» **Task prompt**: Verbatim copy, pictures excluded: every line from the one with "brown banana: 0 -> 5" through the final line of the data below, and no other line.

» **Provided entries**:

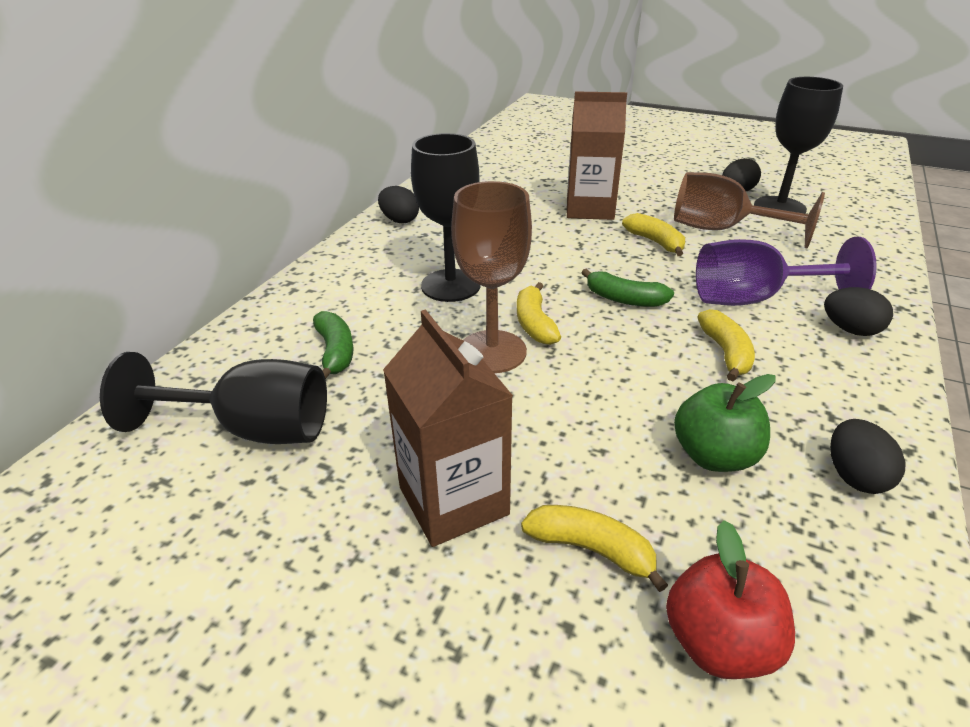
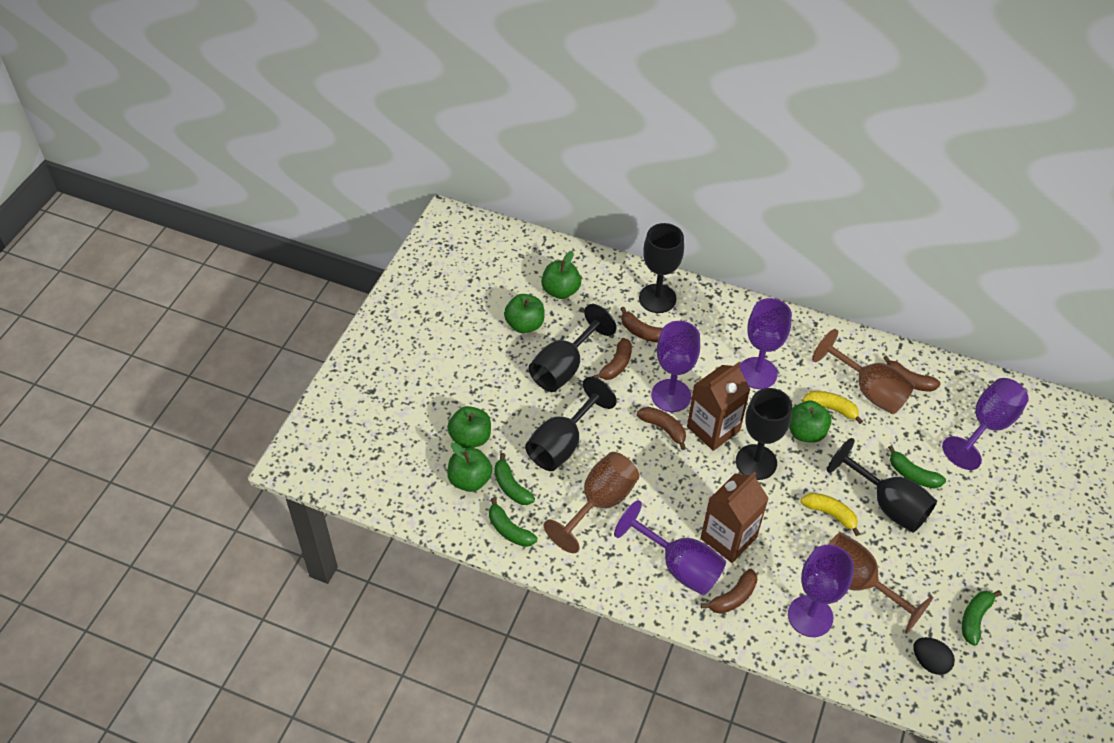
black egg: 4 -> 1
black goblet: 3 -> 5
brown banana: 0 -> 5
brown goblet: 2 -> 3
green apple: 1 -> 5
green banana: 2 -> 4
purple goblet: 1 -> 5
red apple: 1 -> 0
yellow banana: 4 -> 2

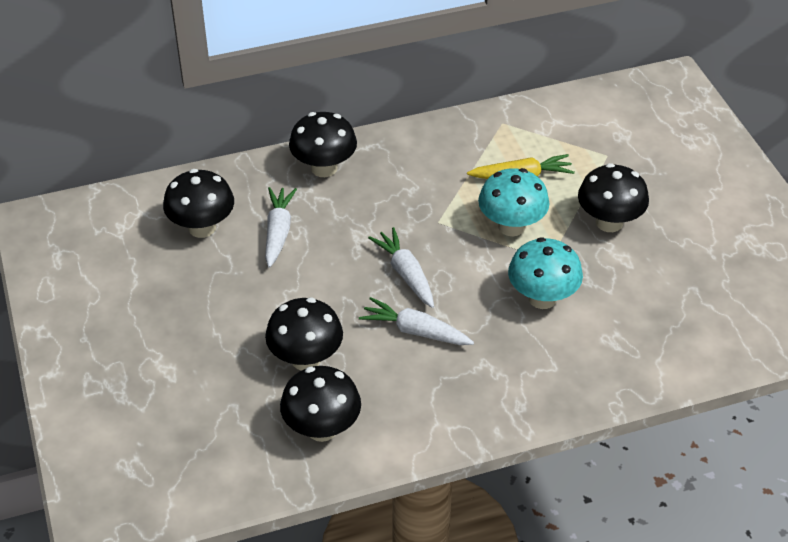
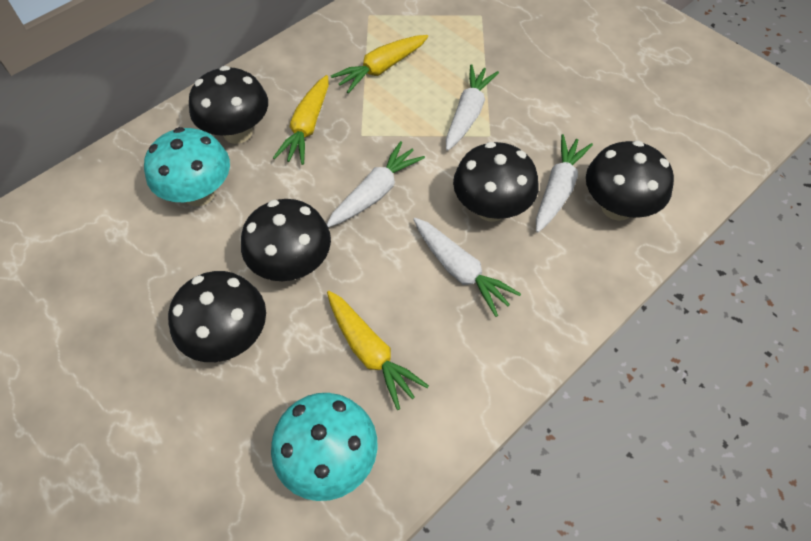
white carrot: 3 -> 4
yellow carrot: 1 -> 3

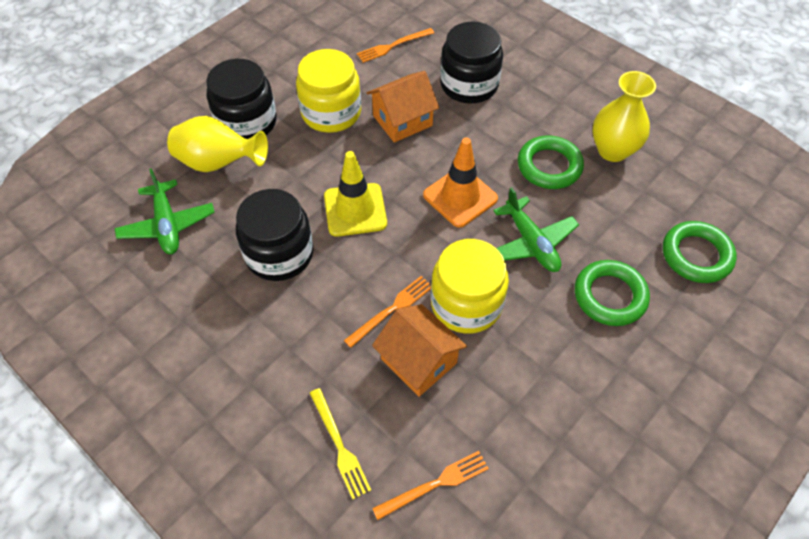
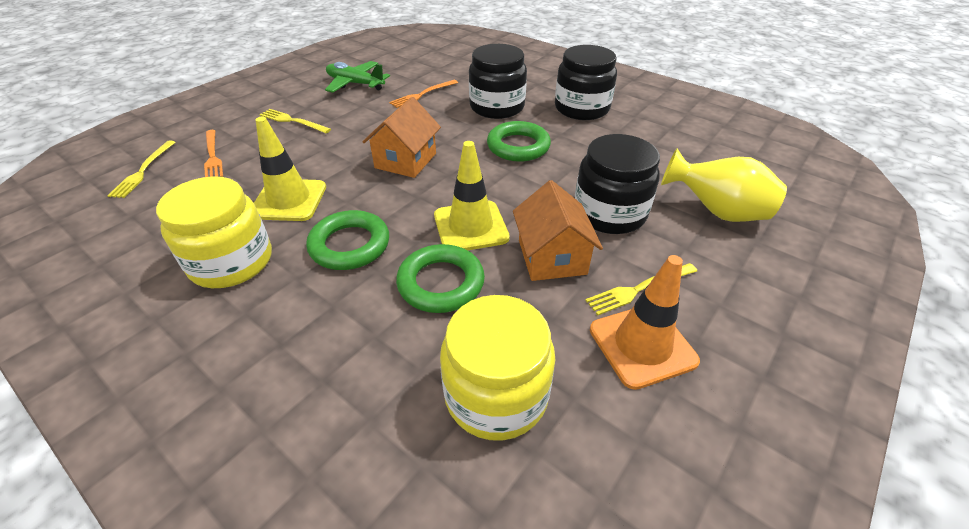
green plane: 2 -> 1
orange fork: 3 -> 2
yellow fork: 1 -> 3
yellow traffic cone: 1 -> 2
yellow vase: 2 -> 1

» **Your response**:
brown banana: 0 -> 5
brown goblet: 2 -> 3
green apple: 1 -> 5
green banana: 2 -> 4
purple goblet: 1 -> 5
red apple: 1 -> 0
yellow banana: 4 -> 2

white carrot: 3 -> 4
yellow carrot: 1 -> 3

green plane: 2 -> 1
orange fork: 3 -> 2
yellow fork: 1 -> 3
yellow traffic cone: 1 -> 2
yellow vase: 2 -> 1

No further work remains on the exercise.